▸ Directions for this task: Every line of the data below should be written out word for word.

▸ Stored data:
====
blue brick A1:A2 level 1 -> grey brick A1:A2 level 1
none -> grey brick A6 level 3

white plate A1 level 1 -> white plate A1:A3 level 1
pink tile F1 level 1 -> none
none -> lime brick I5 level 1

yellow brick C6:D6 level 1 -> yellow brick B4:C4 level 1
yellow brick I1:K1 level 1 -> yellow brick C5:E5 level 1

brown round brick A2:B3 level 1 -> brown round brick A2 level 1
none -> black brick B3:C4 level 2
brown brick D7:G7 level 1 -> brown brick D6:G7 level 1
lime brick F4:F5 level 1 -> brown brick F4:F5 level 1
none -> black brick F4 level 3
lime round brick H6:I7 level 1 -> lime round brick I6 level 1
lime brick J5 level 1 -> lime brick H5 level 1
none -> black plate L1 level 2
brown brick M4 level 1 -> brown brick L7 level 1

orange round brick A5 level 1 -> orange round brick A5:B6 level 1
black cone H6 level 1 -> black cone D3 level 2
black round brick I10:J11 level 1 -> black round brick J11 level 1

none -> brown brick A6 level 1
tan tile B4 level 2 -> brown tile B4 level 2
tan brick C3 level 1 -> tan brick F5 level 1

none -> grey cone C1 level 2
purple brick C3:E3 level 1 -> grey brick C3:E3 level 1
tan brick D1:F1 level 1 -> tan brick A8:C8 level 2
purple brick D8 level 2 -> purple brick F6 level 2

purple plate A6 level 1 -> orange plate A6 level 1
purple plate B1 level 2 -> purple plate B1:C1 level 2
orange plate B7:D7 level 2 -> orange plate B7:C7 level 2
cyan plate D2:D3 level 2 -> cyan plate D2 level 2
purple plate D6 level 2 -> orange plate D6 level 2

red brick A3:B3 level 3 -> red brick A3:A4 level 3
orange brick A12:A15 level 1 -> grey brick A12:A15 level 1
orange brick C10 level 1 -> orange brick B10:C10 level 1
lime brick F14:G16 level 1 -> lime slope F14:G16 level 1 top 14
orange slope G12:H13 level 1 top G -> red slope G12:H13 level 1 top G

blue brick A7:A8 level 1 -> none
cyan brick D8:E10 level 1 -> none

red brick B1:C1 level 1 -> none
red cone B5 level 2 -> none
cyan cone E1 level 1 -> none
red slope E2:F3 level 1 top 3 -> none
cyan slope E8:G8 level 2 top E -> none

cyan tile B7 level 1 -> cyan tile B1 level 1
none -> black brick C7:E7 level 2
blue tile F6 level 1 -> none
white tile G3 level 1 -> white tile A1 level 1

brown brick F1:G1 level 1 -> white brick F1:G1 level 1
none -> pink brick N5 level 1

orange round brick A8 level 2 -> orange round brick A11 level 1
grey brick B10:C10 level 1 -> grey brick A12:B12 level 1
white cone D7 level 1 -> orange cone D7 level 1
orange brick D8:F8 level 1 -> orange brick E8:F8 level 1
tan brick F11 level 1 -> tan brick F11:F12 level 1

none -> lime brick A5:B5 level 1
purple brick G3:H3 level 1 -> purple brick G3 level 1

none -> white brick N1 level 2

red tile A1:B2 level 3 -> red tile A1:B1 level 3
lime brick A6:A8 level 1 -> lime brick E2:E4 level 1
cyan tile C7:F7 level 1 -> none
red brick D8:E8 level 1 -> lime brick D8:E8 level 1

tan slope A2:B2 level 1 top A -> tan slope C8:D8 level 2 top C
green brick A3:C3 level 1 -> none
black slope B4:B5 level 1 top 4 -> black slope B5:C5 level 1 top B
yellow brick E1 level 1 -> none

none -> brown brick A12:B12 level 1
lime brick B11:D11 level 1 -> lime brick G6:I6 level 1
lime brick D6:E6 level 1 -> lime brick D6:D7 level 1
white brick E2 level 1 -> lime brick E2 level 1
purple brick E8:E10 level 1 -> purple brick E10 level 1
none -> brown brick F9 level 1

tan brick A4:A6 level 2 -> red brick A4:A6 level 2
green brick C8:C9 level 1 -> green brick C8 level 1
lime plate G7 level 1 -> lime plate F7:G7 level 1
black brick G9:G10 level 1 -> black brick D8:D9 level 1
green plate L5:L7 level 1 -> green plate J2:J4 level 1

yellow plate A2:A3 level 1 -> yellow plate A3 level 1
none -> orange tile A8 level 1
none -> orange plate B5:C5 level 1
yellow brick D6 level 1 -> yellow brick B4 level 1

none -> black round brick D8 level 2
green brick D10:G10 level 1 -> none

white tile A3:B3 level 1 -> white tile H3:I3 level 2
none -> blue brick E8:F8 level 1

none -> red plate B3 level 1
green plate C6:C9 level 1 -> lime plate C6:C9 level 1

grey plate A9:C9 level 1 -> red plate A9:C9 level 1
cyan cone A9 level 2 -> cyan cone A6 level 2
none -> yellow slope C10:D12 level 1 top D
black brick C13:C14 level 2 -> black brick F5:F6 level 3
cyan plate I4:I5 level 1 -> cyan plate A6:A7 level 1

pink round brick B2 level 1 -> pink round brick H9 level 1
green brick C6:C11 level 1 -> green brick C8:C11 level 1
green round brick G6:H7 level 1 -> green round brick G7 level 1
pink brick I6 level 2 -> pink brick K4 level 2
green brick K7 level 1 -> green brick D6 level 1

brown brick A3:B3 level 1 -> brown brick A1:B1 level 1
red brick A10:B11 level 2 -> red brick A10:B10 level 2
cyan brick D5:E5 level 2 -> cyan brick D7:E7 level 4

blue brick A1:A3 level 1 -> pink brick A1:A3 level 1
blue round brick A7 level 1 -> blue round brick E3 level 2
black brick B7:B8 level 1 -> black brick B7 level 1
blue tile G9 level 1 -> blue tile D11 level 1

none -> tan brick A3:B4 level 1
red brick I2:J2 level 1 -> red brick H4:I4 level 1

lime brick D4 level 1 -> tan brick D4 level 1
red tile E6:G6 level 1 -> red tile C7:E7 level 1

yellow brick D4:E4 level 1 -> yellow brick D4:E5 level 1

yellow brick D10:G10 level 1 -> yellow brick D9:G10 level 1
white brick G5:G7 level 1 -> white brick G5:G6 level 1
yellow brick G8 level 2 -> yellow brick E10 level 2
====
▸ Solution below:
blue brick A1:A2 level 1 -> grey brick A1:A2 level 1
none -> grey brick A6 level 3

white plate A1 level 1 -> white plate A1:A3 level 1
pink tile F1 level 1 -> none
none -> lime brick I5 level 1

yellow brick C6:D6 level 1 -> yellow brick B4:C4 level 1
yellow brick I1:K1 level 1 -> yellow brick C5:E5 level 1

brown round brick A2:B3 level 1 -> brown round brick A2 level 1
none -> black brick B3:C4 level 2
brown brick D7:G7 level 1 -> brown brick D6:G7 level 1
lime brick F4:F5 level 1 -> brown brick F4:F5 level 1
none -> black brick F4 level 3
lime round brick H6:I7 level 1 -> lime round brick I6 level 1
lime brick J5 level 1 -> lime brick H5 level 1
none -> black plate L1 level 2
brown brick M4 level 1 -> brown brick L7 level 1

orange round brick A5 level 1 -> orange round brick A5:B6 level 1
black cone H6 level 1 -> black cone D3 level 2
black round brick I10:J11 level 1 -> black round brick J11 level 1

none -> brown brick A6 level 1
tan tile B4 level 2 -> brown tile B4 level 2
tan brick C3 level 1 -> tan brick F5 level 1

none -> grey cone C1 level 2
purple brick C3:E3 level 1 -> grey brick C3:E3 level 1
tan brick D1:F1 level 1 -> tan brick A8:C8 level 2
purple brick D8 level 2 -> purple brick F6 level 2

purple plate A6 level 1 -> orange plate A6 level 1
purple plate B1 level 2 -> purple plate B1:C1 level 2
orange plate B7:D7 level 2 -> orange plate B7:C7 level 2
cyan plate D2:D3 level 2 -> cyan plate D2 level 2
purple plate D6 level 2 -> orange plate D6 level 2

red brick A3:B3 level 3 -> red brick A3:A4 level 3
orange brick A12:A15 level 1 -> grey brick A12:A15 level 1
orange brick C10 level 1 -> orange brick B10:C10 level 1
lime brick F14:G16 level 1 -> lime slope F14:G16 level 1 top 14
orange slope G12:H13 level 1 top G -> red slope G12:H13 level 1 top G

blue brick A7:A8 level 1 -> none
cyan brick D8:E10 level 1 -> none

red brick B1:C1 level 1 -> none
red cone B5 level 2 -> none
cyan cone E1 level 1 -> none
red slope E2:F3 level 1 top 3 -> none
cyan slope E8:G8 level 2 top E -> none

cyan tile B7 level 1 -> cyan tile B1 level 1
none -> black brick C7:E7 level 2
blue tile F6 level 1 -> none
white tile G3 level 1 -> white tile A1 level 1

brown brick F1:G1 level 1 -> white brick F1:G1 level 1
none -> pink brick N5 level 1

orange round brick A8 level 2 -> orange round brick A11 level 1
grey brick B10:C10 level 1 -> grey brick A12:B12 level 1
white cone D7 level 1 -> orange cone D7 level 1
orange brick D8:F8 level 1 -> orange brick E8:F8 level 1
tan brick F11 level 1 -> tan brick F11:F12 level 1

none -> lime brick A5:B5 level 1
purple brick G3:H3 level 1 -> purple brick G3 level 1

none -> white brick N1 level 2

red tile A1:B2 level 3 -> red tile A1:B1 level 3
lime brick A6:A8 level 1 -> lime brick E2:E4 level 1
cyan tile C7:F7 level 1 -> none
red brick D8:E8 level 1 -> lime brick D8:E8 level 1

tan slope A2:B2 level 1 top A -> tan slope C8:D8 level 2 top C
green brick A3:C3 level 1 -> none
black slope B4:B5 level 1 top 4 -> black slope B5:C5 level 1 top B
yellow brick E1 level 1 -> none

none -> brown brick A12:B12 level 1
lime brick B11:D11 level 1 -> lime brick G6:I6 level 1
lime brick D6:E6 level 1 -> lime brick D6:D7 level 1
white brick E2 level 1 -> lime brick E2 level 1
purple brick E8:E10 level 1 -> purple brick E10 level 1
none -> brown brick F9 level 1

tan brick A4:A6 level 2 -> red brick A4:A6 level 2
green brick C8:C9 level 1 -> green brick C8 level 1
lime plate G7 level 1 -> lime plate F7:G7 level 1
black brick G9:G10 level 1 -> black brick D8:D9 level 1
green plate L5:L7 level 1 -> green plate J2:J4 level 1

yellow plate A2:A3 level 1 -> yellow plate A3 level 1
none -> orange tile A8 level 1
none -> orange plate B5:C5 level 1
yellow brick D6 level 1 -> yellow brick B4 level 1

none -> black round brick D8 level 2
green brick D10:G10 level 1 -> none

white tile A3:B3 level 1 -> white tile H3:I3 level 2
none -> blue brick E8:F8 level 1

none -> red plate B3 level 1
green plate C6:C9 level 1 -> lime plate C6:C9 level 1

grey plate A9:C9 level 1 -> red plate A9:C9 level 1
cyan cone A9 level 2 -> cyan cone A6 level 2
none -> yellow slope C10:D12 level 1 top D
black brick C13:C14 level 2 -> black brick F5:F6 level 3
cyan plate I4:I5 level 1 -> cyan plate A6:A7 level 1

pink round brick B2 level 1 -> pink round brick H9 level 1
green brick C6:C11 level 1 -> green brick C8:C11 level 1
green round brick G6:H7 level 1 -> green round brick G7 level 1
pink brick I6 level 2 -> pink brick K4 level 2
green brick K7 level 1 -> green brick D6 level 1

brown brick A3:B3 level 1 -> brown brick A1:B1 level 1
red brick A10:B11 level 2 -> red brick A10:B10 level 2
cyan brick D5:E5 level 2 -> cyan brick D7:E7 level 4

blue brick A1:A3 level 1 -> pink brick A1:A3 level 1
blue round brick A7 level 1 -> blue round brick E3 level 2
black brick B7:B8 level 1 -> black brick B7 level 1
blue tile G9 level 1 -> blue tile D11 level 1

none -> tan brick A3:B4 level 1
red brick I2:J2 level 1 -> red brick H4:I4 level 1

lime brick D4 level 1 -> tan brick D4 level 1
red tile E6:G6 level 1 -> red tile C7:E7 level 1

yellow brick D4:E4 level 1 -> yellow brick D4:E5 level 1

yellow brick D10:G10 level 1 -> yellow brick D9:G10 level 1
white brick G5:G7 level 1 -> white brick G5:G6 level 1
yellow brick G8 level 2 -> yellow brick E10 level 2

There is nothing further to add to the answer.